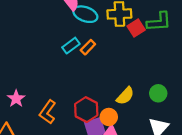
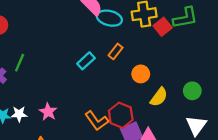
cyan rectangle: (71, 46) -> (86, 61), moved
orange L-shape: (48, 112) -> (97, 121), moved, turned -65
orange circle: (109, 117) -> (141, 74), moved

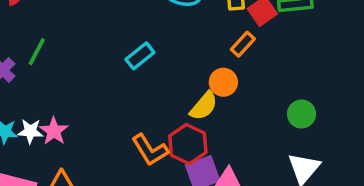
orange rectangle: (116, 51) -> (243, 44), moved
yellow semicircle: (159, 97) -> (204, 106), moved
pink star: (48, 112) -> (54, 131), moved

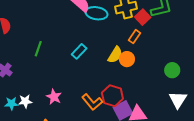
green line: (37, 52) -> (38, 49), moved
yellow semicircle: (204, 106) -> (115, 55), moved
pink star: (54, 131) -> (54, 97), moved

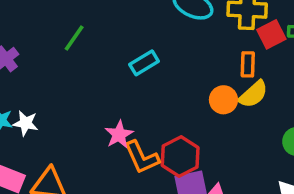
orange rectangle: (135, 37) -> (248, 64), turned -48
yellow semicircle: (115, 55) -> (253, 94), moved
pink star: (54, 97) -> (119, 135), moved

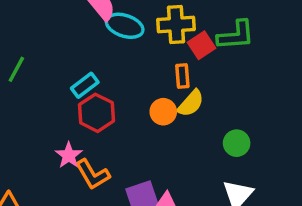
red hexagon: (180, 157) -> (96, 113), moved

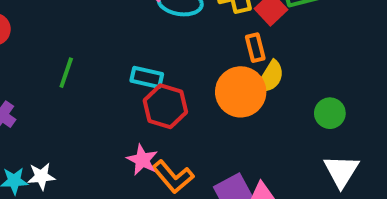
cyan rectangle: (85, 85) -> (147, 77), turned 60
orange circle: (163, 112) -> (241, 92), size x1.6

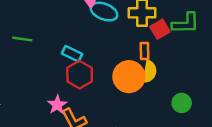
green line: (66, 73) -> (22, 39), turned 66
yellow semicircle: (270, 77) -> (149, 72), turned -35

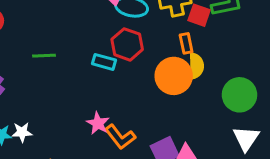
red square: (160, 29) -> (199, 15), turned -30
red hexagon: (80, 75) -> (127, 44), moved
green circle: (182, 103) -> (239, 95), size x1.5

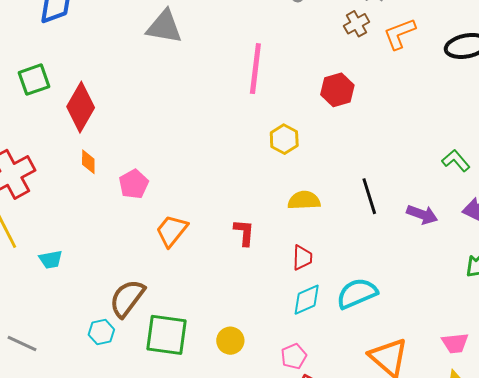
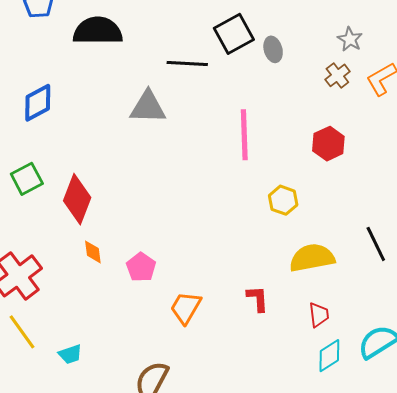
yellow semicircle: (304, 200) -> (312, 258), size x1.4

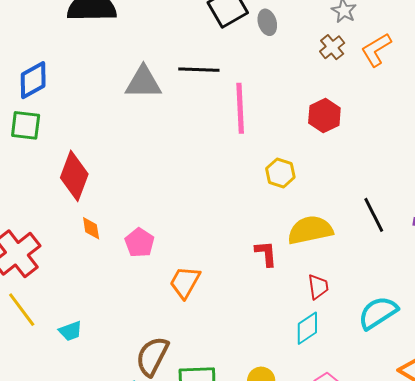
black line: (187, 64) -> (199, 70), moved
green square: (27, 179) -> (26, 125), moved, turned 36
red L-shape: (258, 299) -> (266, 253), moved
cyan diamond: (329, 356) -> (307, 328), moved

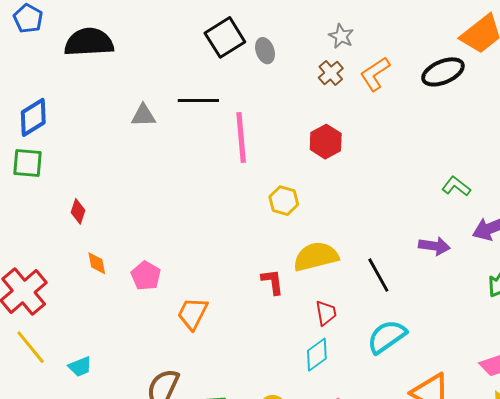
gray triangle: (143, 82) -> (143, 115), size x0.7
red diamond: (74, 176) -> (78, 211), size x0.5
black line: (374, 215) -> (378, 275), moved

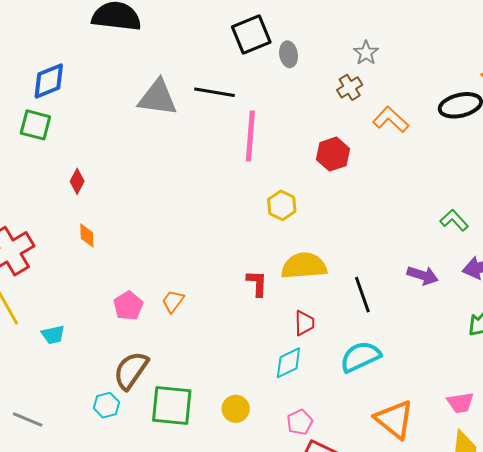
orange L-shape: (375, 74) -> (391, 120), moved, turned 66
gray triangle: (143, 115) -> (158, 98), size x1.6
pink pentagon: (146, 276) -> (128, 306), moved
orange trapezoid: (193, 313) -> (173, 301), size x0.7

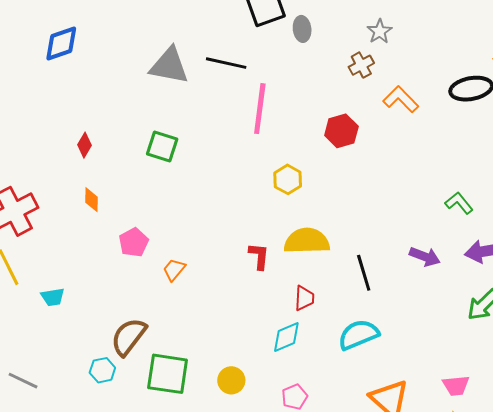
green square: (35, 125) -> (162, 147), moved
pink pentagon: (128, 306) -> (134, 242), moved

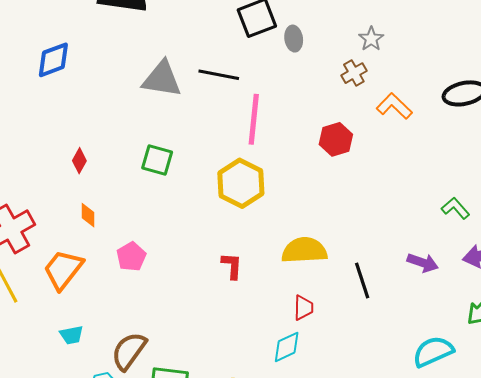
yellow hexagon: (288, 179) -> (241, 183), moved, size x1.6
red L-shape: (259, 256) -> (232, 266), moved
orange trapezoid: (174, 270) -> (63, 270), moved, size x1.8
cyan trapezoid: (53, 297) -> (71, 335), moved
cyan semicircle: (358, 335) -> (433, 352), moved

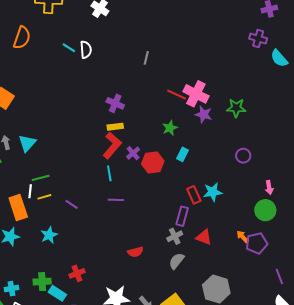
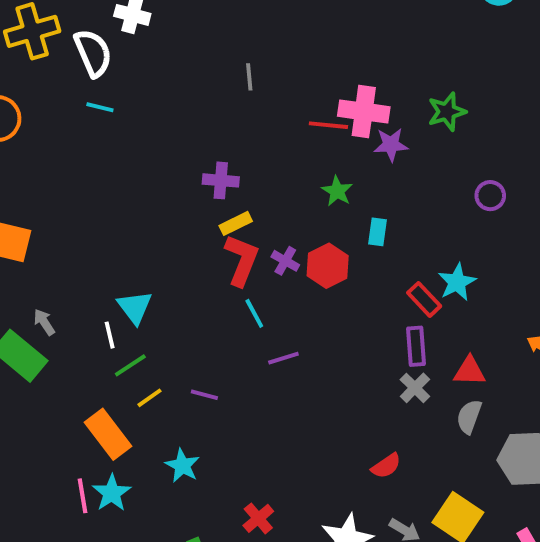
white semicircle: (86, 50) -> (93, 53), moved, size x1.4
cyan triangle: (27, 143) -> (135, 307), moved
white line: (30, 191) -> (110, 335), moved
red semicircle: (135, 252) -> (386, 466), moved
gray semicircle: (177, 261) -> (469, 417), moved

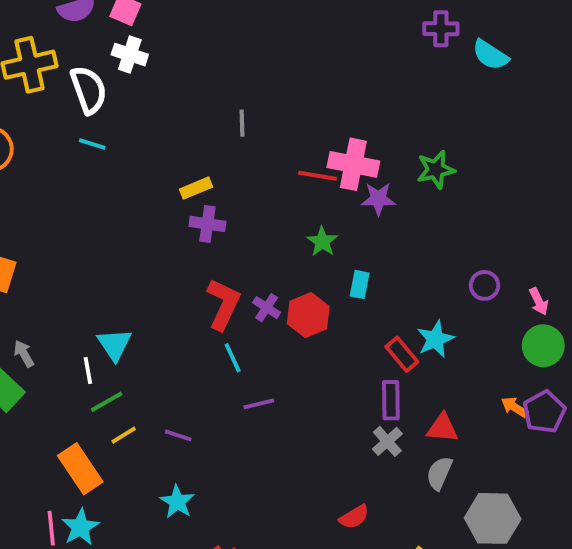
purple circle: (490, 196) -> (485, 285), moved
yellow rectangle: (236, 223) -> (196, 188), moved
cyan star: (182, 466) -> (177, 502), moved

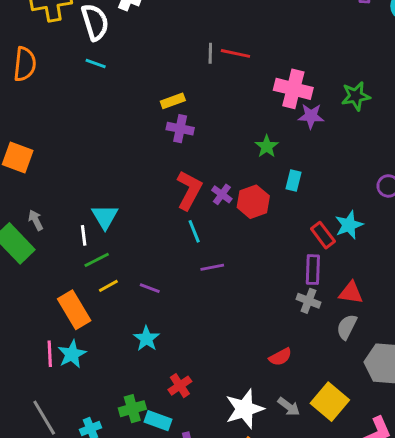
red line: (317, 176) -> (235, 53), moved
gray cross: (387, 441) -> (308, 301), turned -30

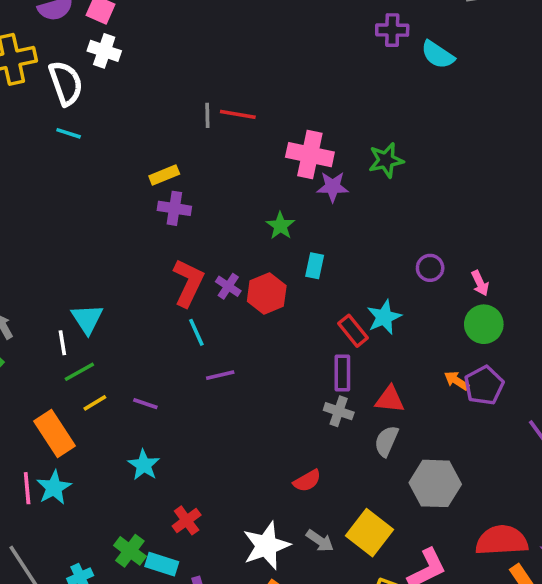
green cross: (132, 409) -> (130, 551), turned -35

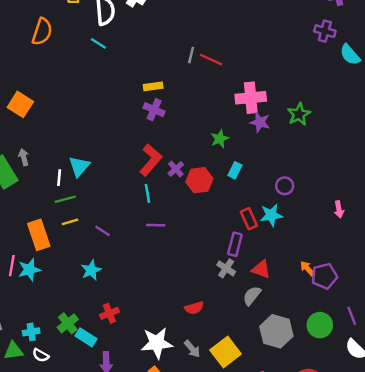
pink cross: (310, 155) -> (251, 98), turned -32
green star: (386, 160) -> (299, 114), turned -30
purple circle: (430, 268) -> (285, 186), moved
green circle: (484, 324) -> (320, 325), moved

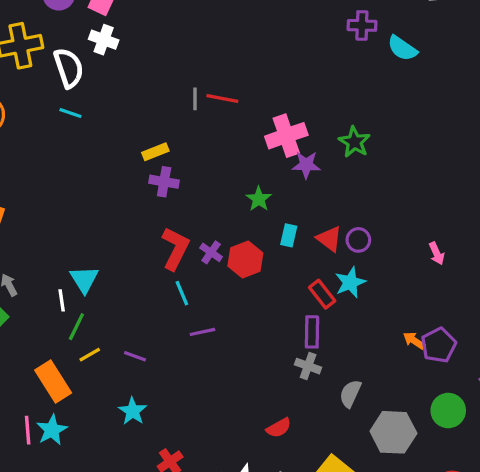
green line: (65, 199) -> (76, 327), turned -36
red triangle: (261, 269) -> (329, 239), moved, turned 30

§ **What to work on**
Pick out and copy the lines of the entries that hold the string "square".

§ **Output for this task**
red square: (160, 29) -> (199, 15), turned -30
green square: (27, 179) -> (26, 125), moved, turned 36
green square: (35, 125) -> (162, 147), moved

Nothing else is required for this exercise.